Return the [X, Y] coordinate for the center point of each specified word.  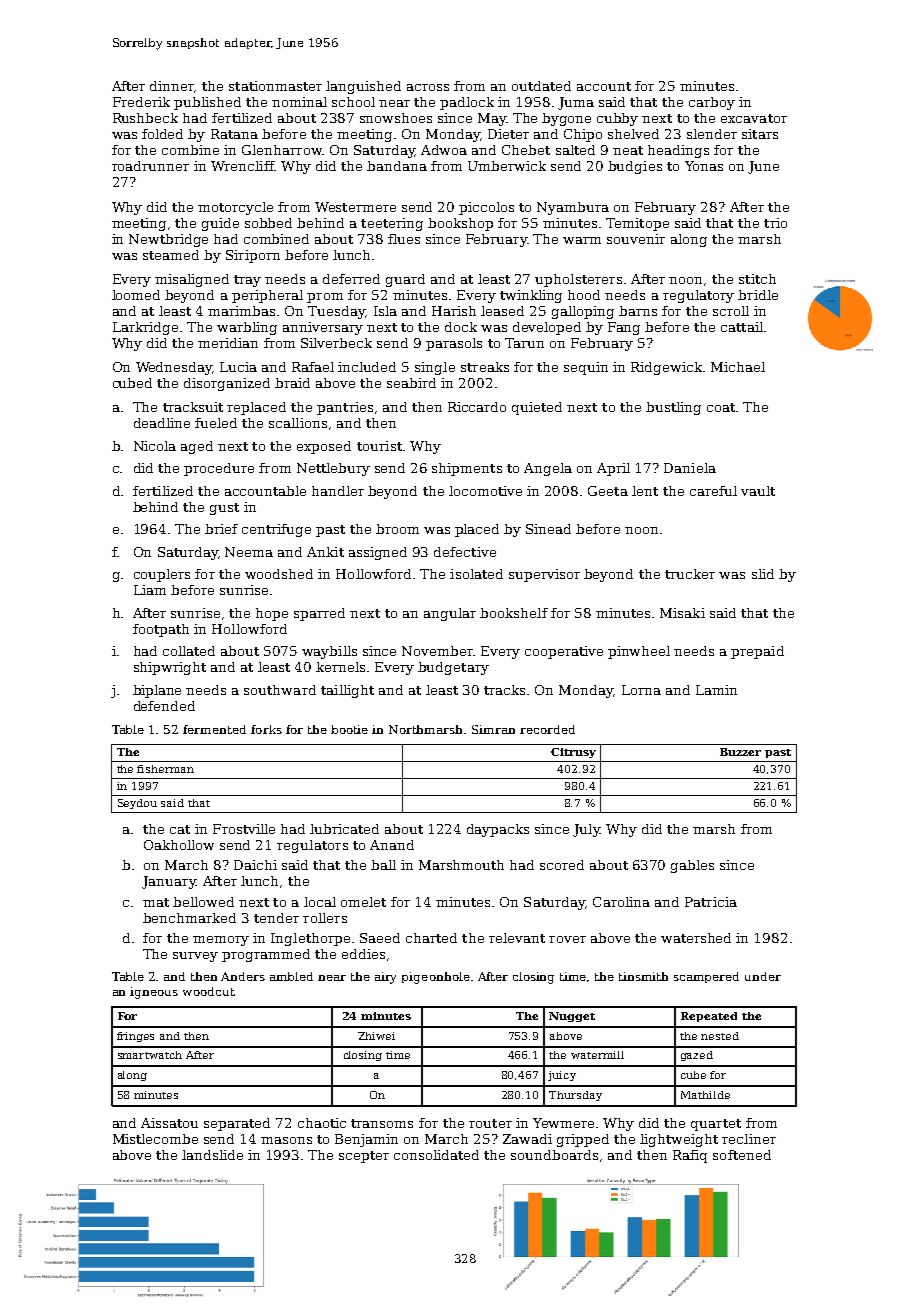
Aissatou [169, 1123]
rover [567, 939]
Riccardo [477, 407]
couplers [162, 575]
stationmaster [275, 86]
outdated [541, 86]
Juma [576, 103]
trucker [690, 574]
...
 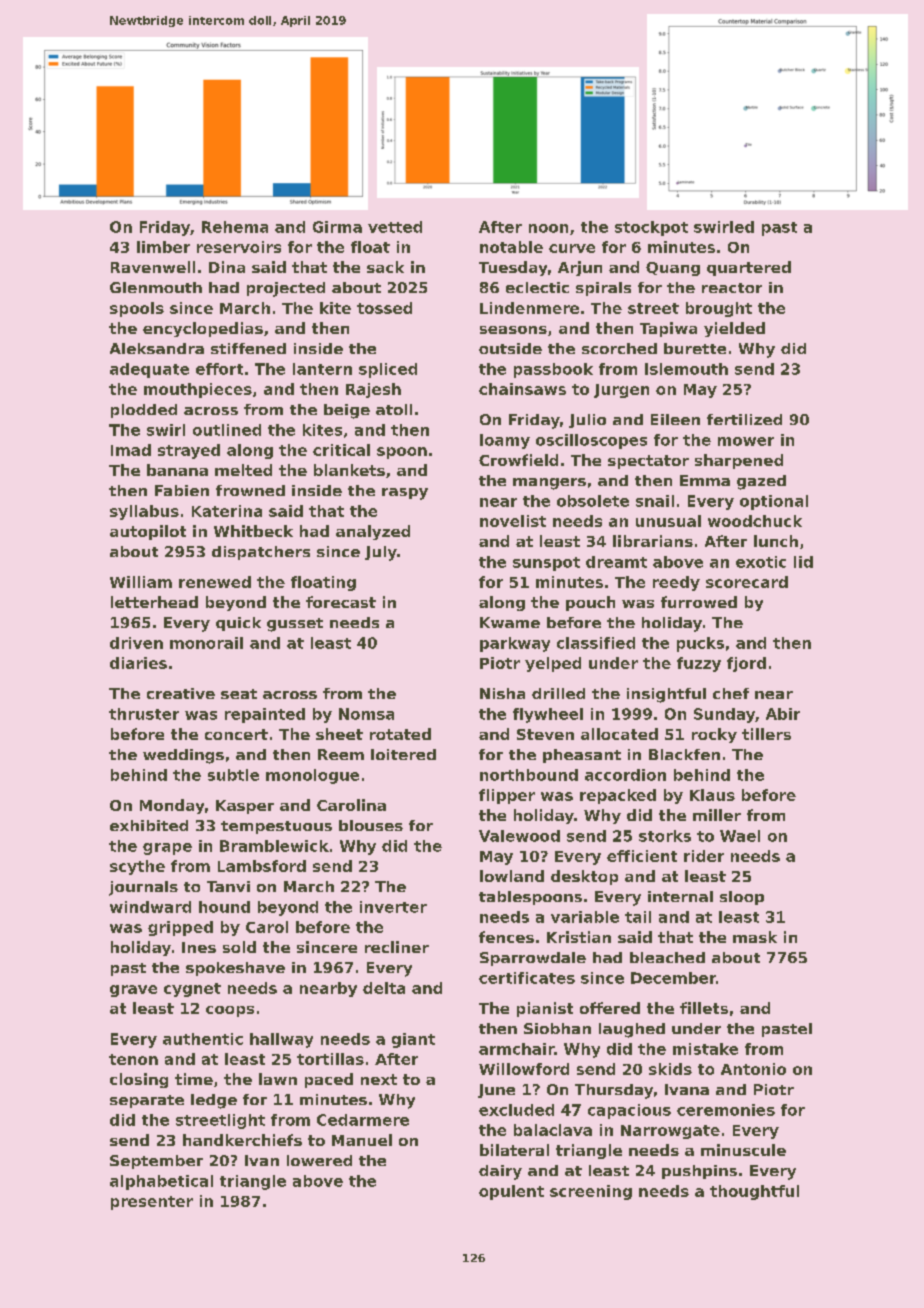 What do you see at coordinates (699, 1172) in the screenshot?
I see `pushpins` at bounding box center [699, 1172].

> DIRECTIONS FOR THIS TASK
Present only the lines of the material from the one containing "couplers [162, 575]" through the one containing "trucker [690, 574]", both included, as a numbered list with blank lines omitted.

> TASK ANSWER
1. couplers [162, 575]
2. stationmaster [275, 86]
3. outdated [541, 86]
4. Juma [576, 103]
5. trucker [690, 574]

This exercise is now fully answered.